• **Work item**
Your reply should hold every entry below exactly as written and none of the pictures.

• **Source information**
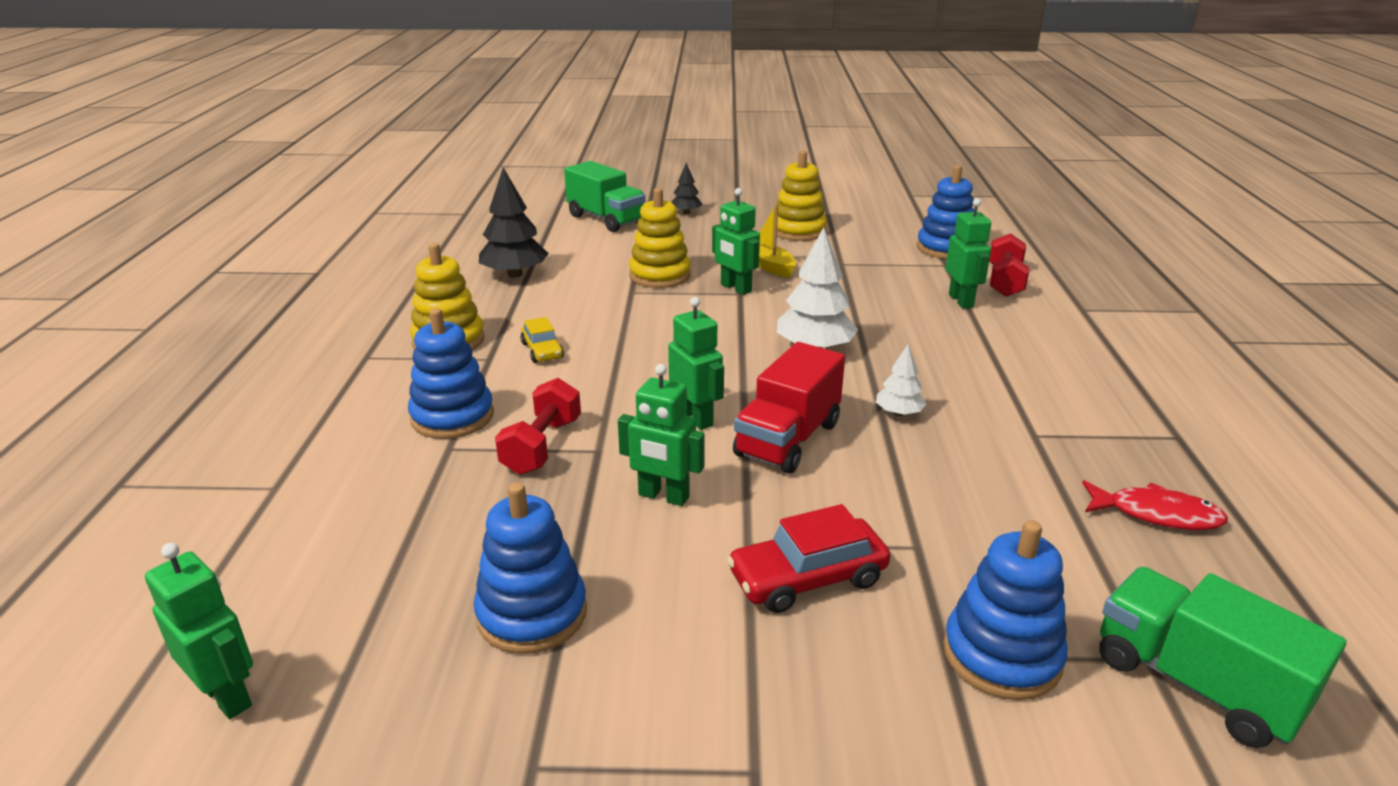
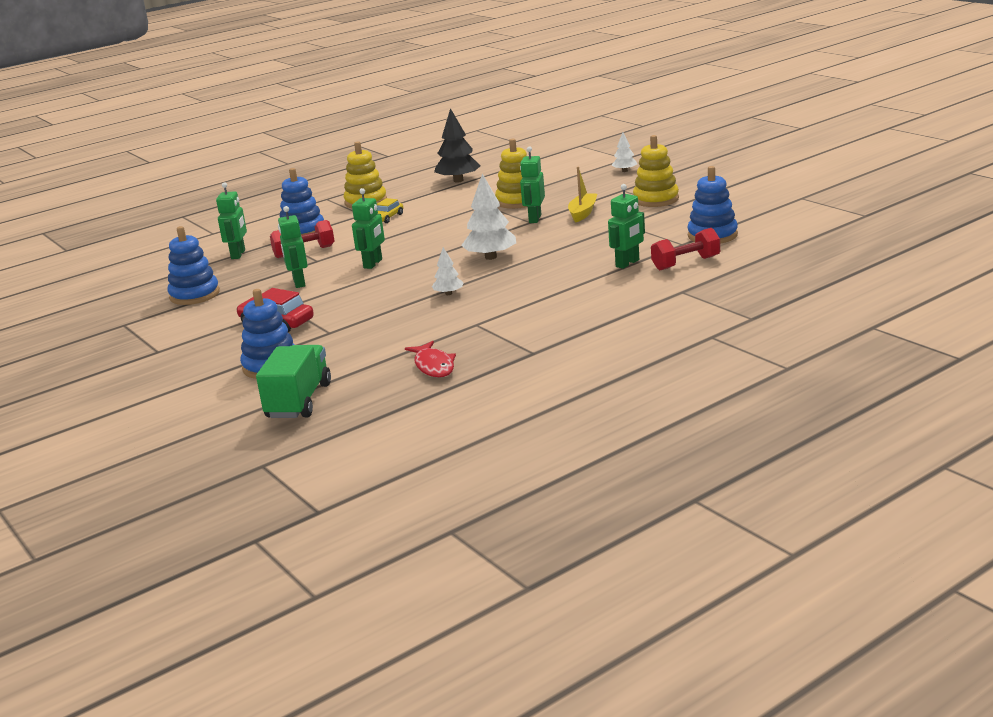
camera: 55 degrees right, 5 degrees down
green robot [145,543,253,719] -> green robot moved to [216,182,247,259]
green truck [564,161,646,232] -> none
black tree [671,163,703,214] -> white tree [612,132,637,172]
red truck [733,342,845,473] -> none

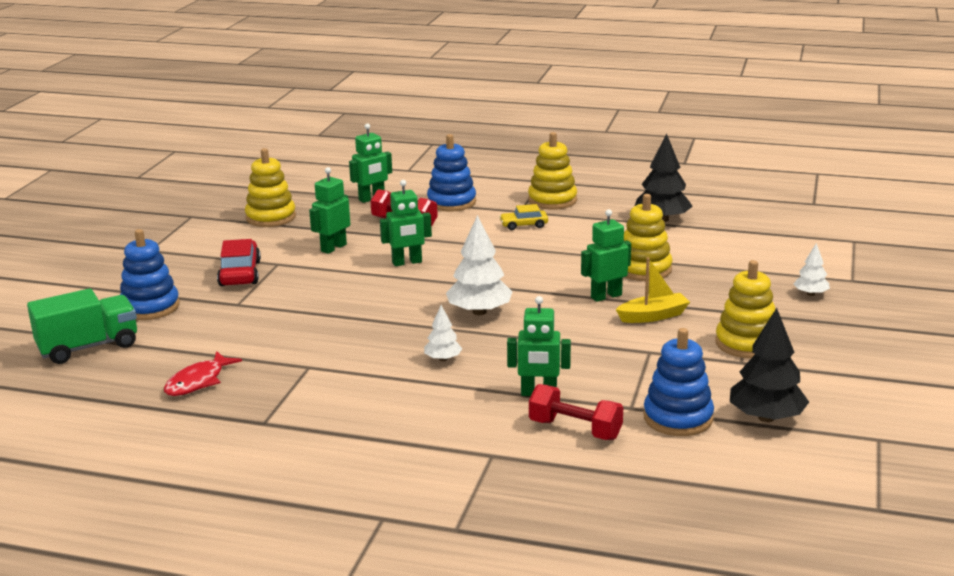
camera: 50 degrees right, 0 degrees up
blue stacking toy [168,226,220,305] -> yellow stacking toy [245,148,296,227]
white tree [432,247,464,295] -> white tree moved to [424,305,462,361]
none -> black tree [730,308,809,422]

• **Answer section**
camera: 55 degrees right, 5 degrees down
green robot [145,543,253,719] -> green robot moved to [216,182,247,259]
green truck [564,161,646,232] -> none
black tree [671,163,703,214] -> white tree [612,132,637,172]
red truck [733,342,845,473] -> none

camera: 50 degrees right, 0 degrees up
blue stacking toy [168,226,220,305] -> yellow stacking toy [245,148,296,227]
white tree [432,247,464,295] -> white tree moved to [424,305,462,361]
none -> black tree [730,308,809,422]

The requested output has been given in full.